EXERCISE REQUIREMENTS>
If a record contains a picture, drop the picture and copy everything else exactly.

━━━━━ WORKING DATA

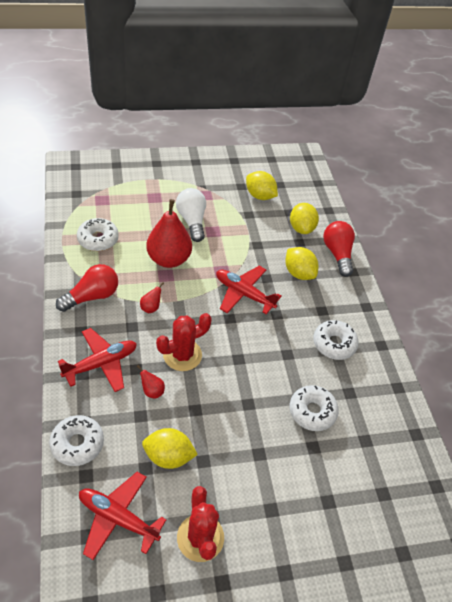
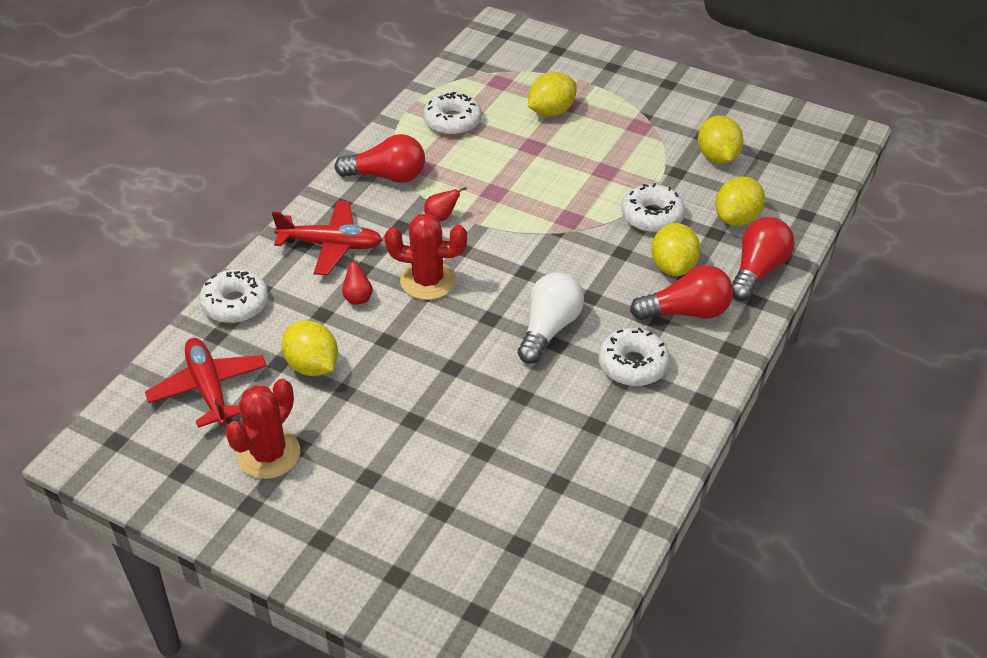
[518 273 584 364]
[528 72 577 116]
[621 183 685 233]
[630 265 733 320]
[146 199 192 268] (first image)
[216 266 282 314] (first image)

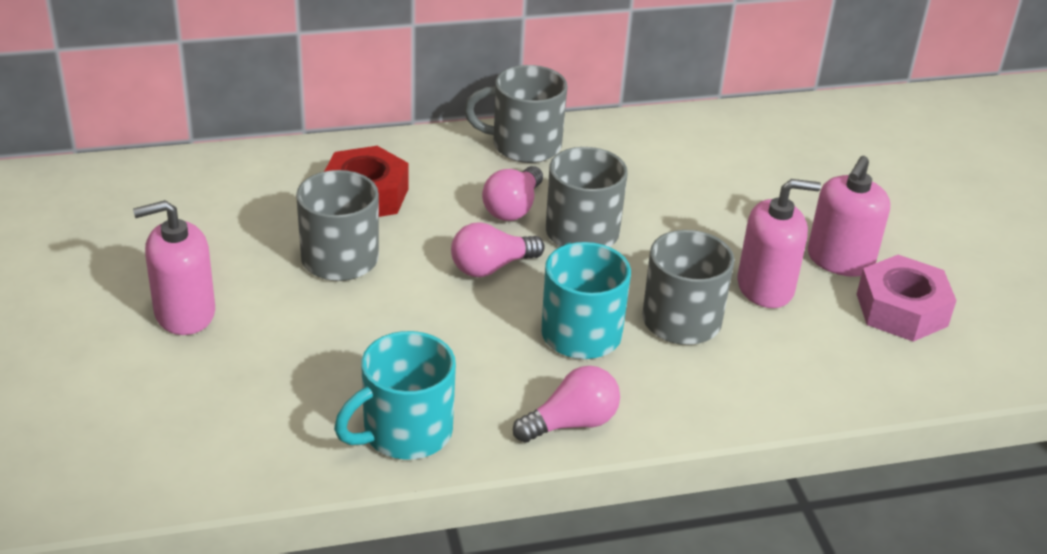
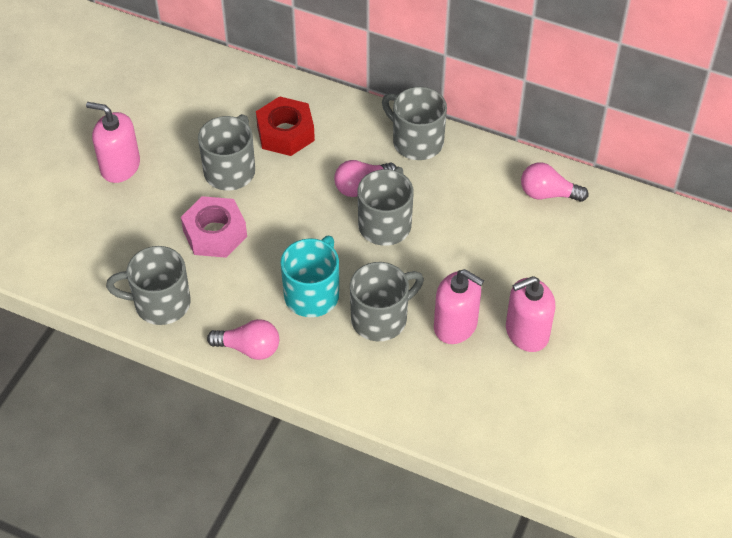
[106 246 191 325]
[181 196 247 258]
[521 162 588 202]

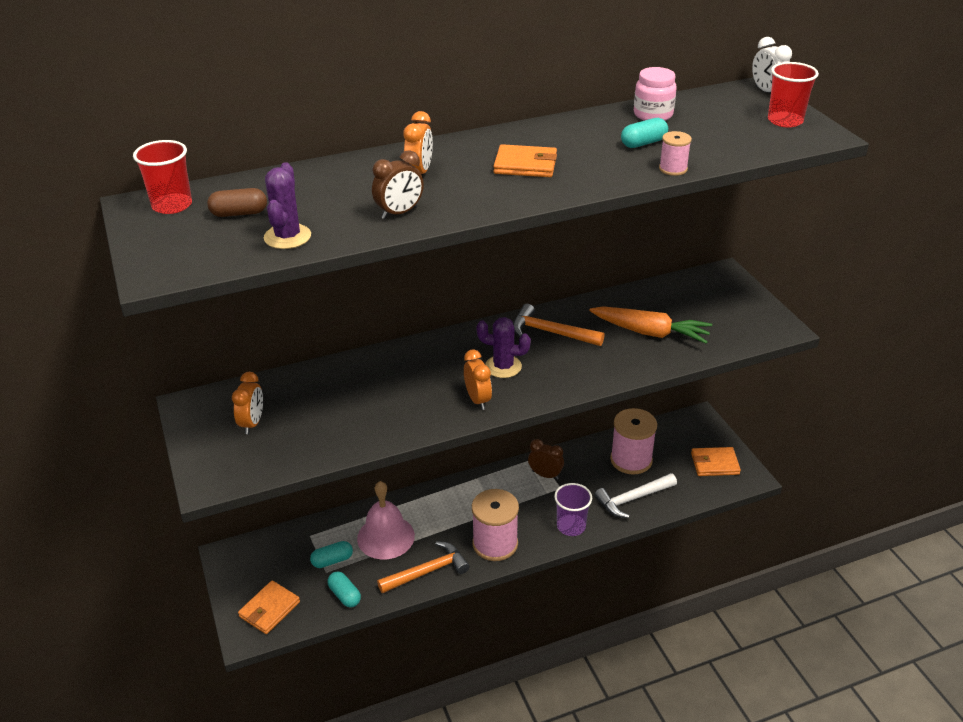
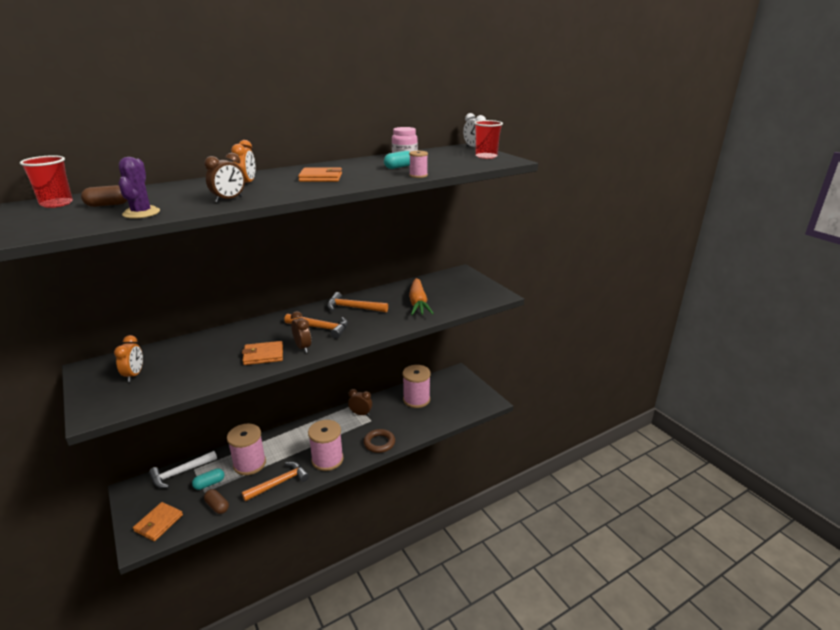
[149 451 217 488]
[204 489 229 514]
[227 424 266 475]
[242 341 283 365]
[284 314 348 339]
[291 311 311 353]
[364 429 395 453]
[409 278 434 315]

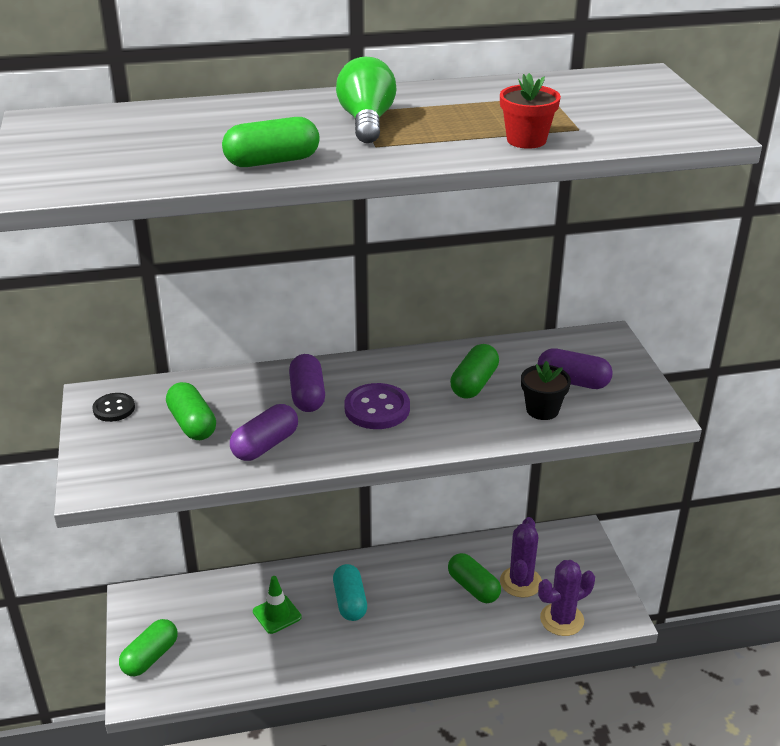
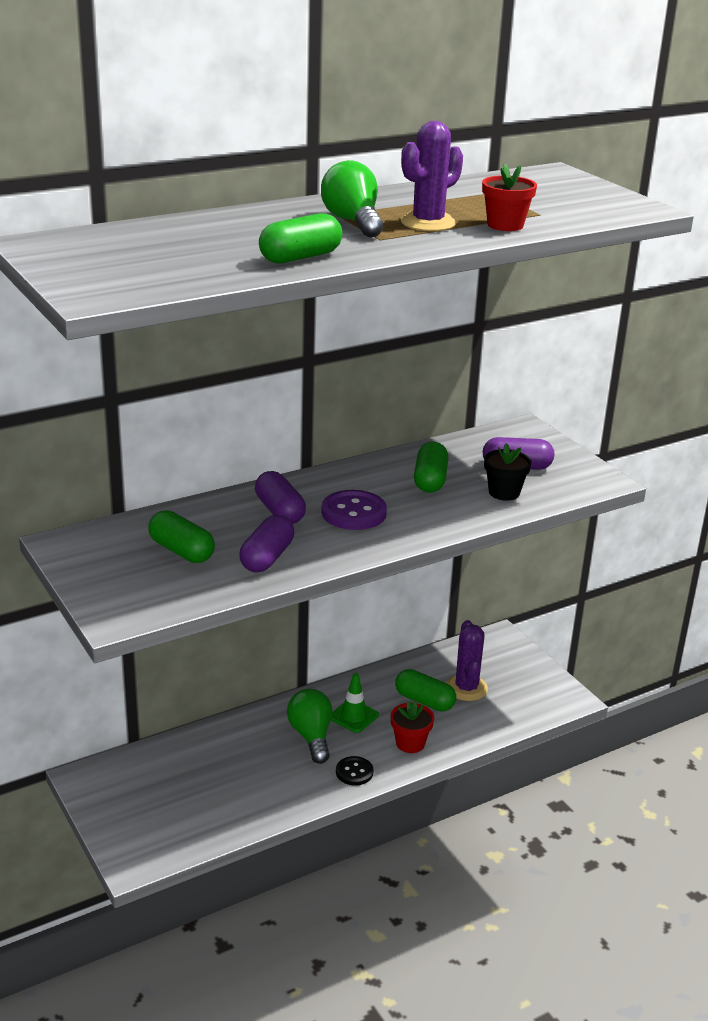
[287 689 332 764]
[331 673 379 733]
[336 756 374 785]
[390 701 434 753]
[401 121 463 231]
[119 619 178 677] (first image)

━━━━━━━━━━

RESPONSE TO THE EXERCISE>
[518 273 584 364]
[528 72 577 116]
[621 183 685 233]
[630 265 733 320]
[146 199 192 268] (first image)
[216 266 282 314] (first image)

[106 246 191 325]
[181 196 247 258]
[521 162 588 202]

[149 451 217 488]
[204 489 229 514]
[227 424 266 475]
[242 341 283 365]
[284 314 348 339]
[291 311 311 353]
[364 429 395 453]
[409 278 434 315]

[287 689 332 764]
[331 673 379 733]
[336 756 374 785]
[390 701 434 753]
[401 121 463 231]
[119 619 178 677] (first image)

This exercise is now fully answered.